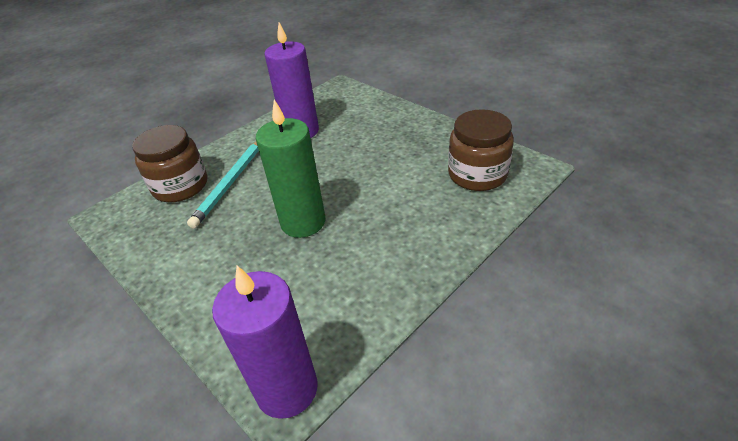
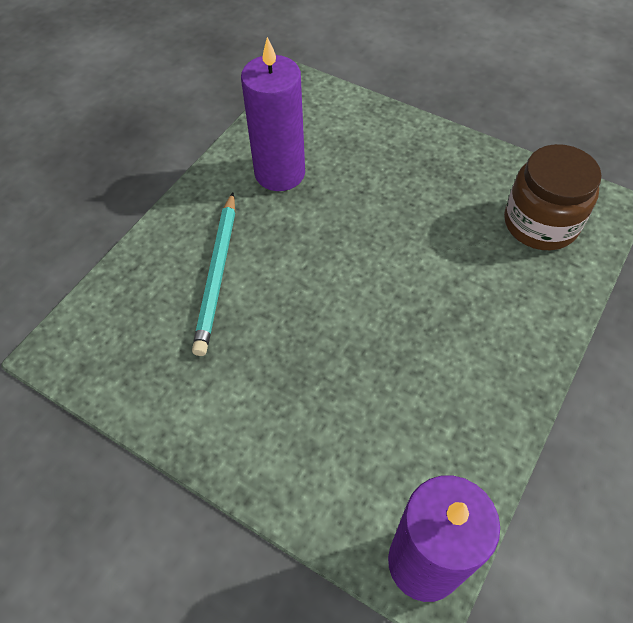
camera: 15 degrees left, 15 degrees up
(180, 186) = (146, 287): brown jar -> none
(303, 222) = (346, 325): green candle -> none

# # #

Task instructions:
The line with "(180, 186) = (146, 287): brown jar -> none", plus every line after it through the end of the listing, needs to be repeated exactly; nothing else belongs in the reply.

Output for this exercise:
(180, 186) = (146, 287): brown jar -> none
(303, 222) = (346, 325): green candle -> none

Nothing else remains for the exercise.